*** Opening of Data in this exercise ***
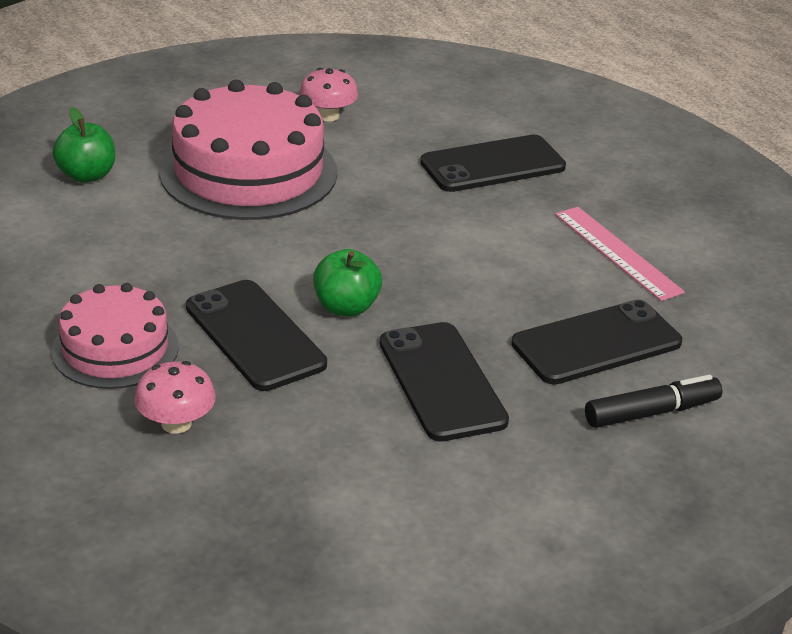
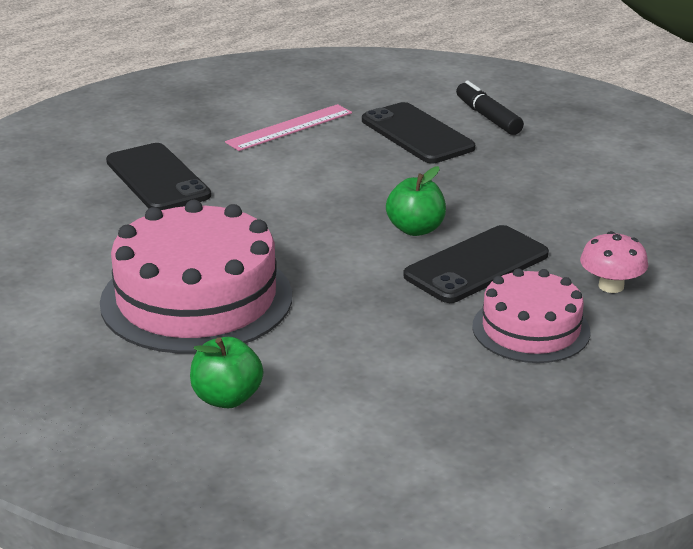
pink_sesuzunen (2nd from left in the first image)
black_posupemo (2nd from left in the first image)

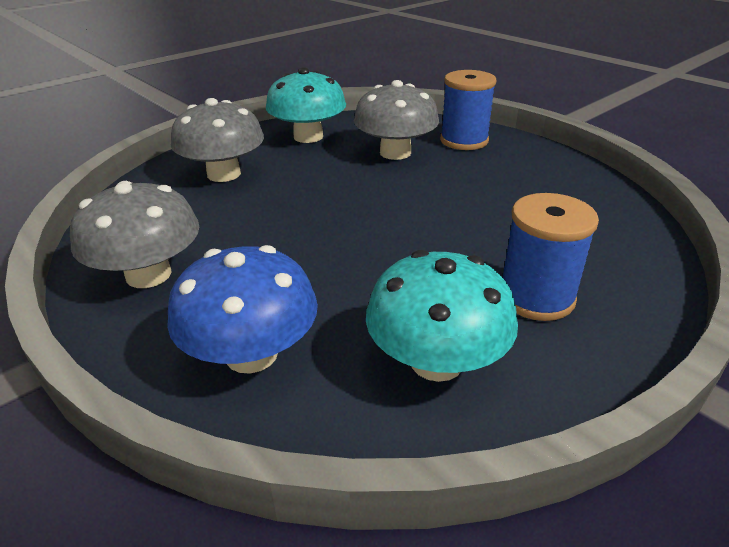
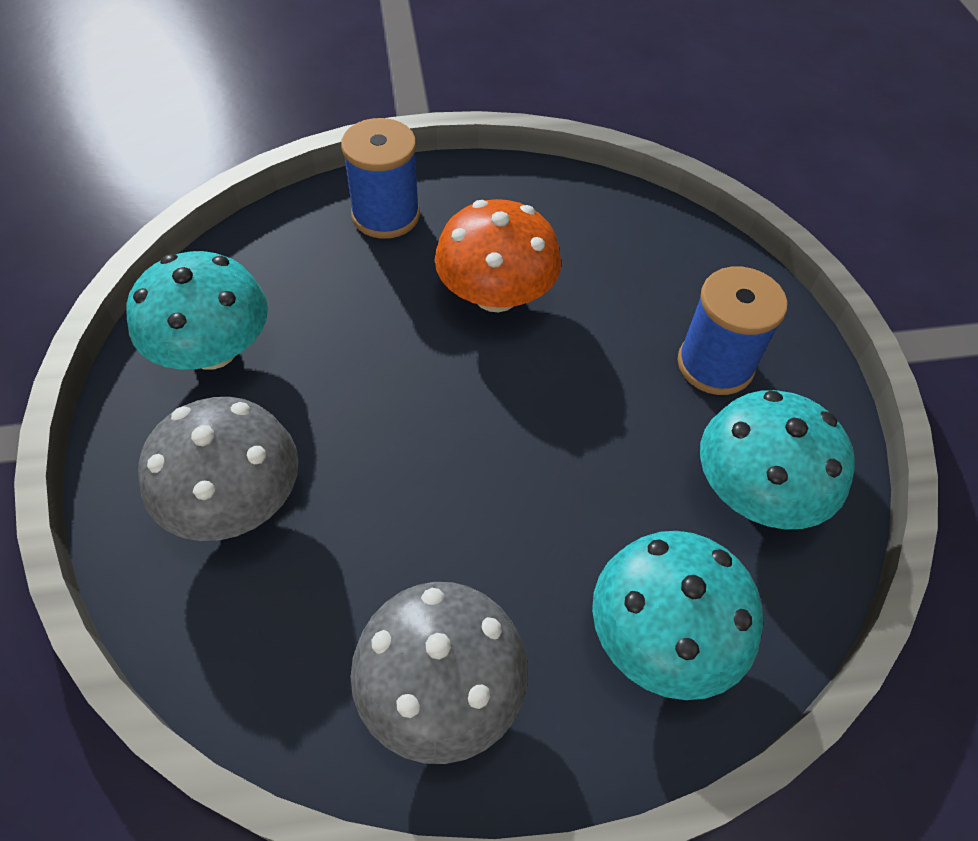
turquoise_sesuzunen (2nd from left)
grey_sesuzunen (3rd from left in the first image)
orange_sesuzunen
*** Close of Data in this exercise ***
What comes back should match the records exactly, minus any pictures.

Output of the task:
pink_sesuzunen (2nd from left in the first image)
black_posupemo (2nd from left in the first image)

turquoise_sesuzunen (2nd from left)
grey_sesuzunen (3rd from left in the first image)
orange_sesuzunen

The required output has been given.